Source records

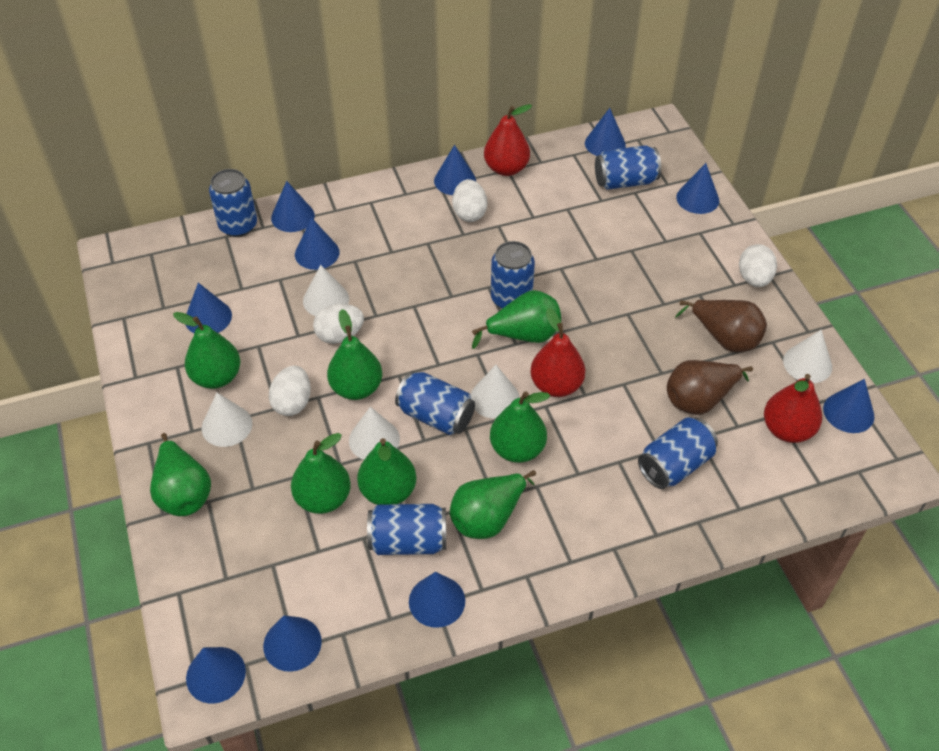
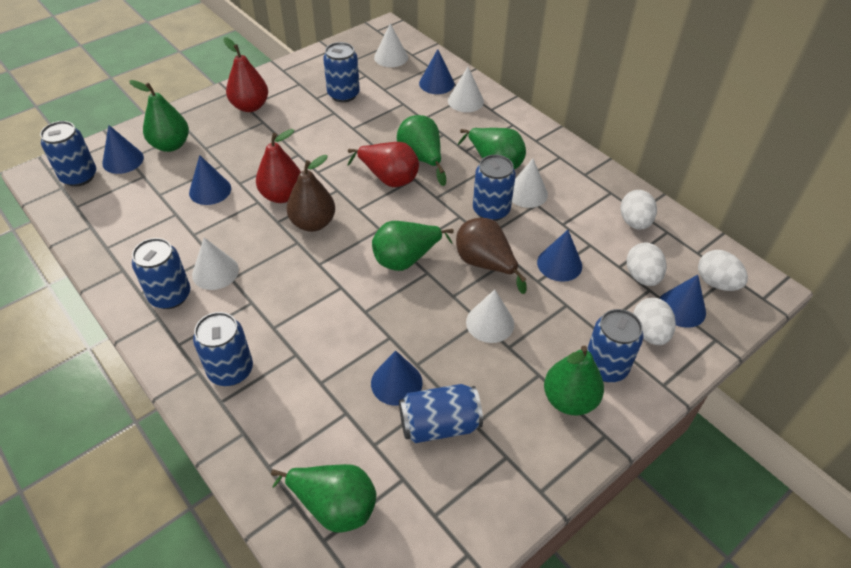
blue can: 6 -> 7
blue cone: 10 -> 6
green pear: 8 -> 6

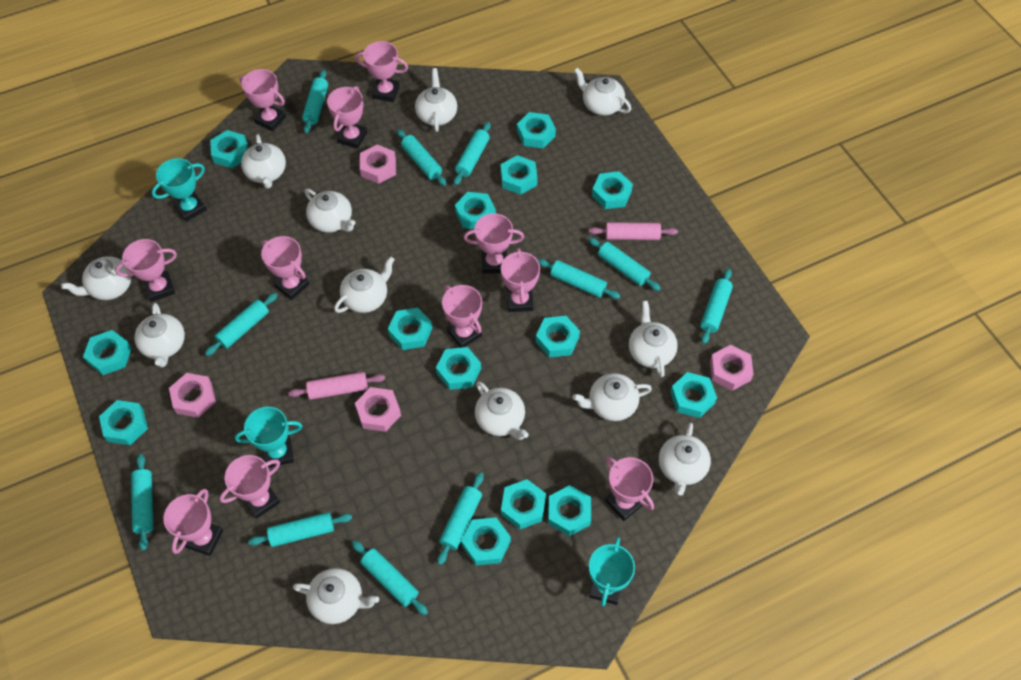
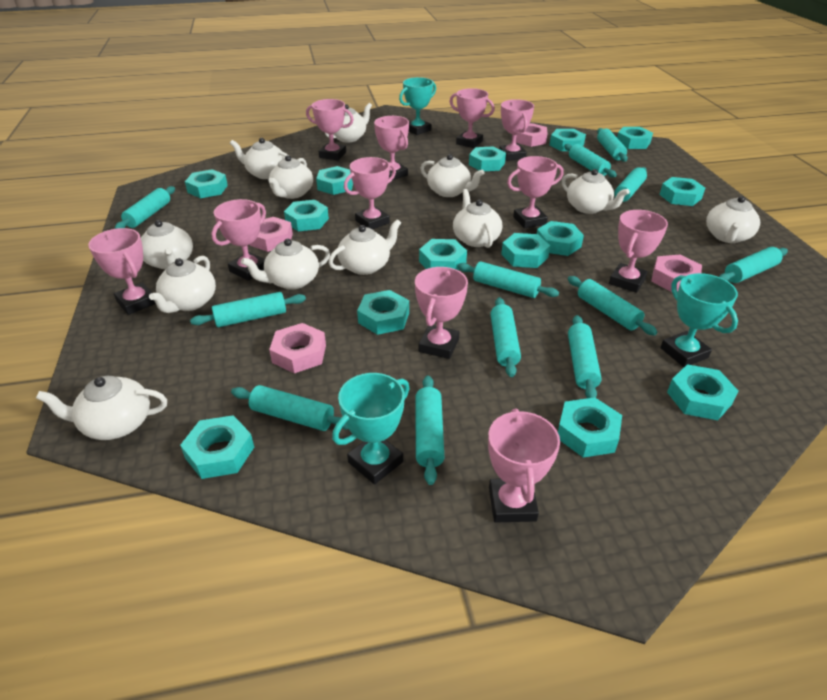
pink rolling pin: 2 -> 0
turquoise rolling pin: 11 -> 12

#### [Work order]
Print, word for word, every entry shown above; the pictures stay out.

#### [Solved exercise]
blue can: 6 -> 7
blue cone: 10 -> 6
green pear: 8 -> 6

pink rolling pin: 2 -> 0
turquoise rolling pin: 11 -> 12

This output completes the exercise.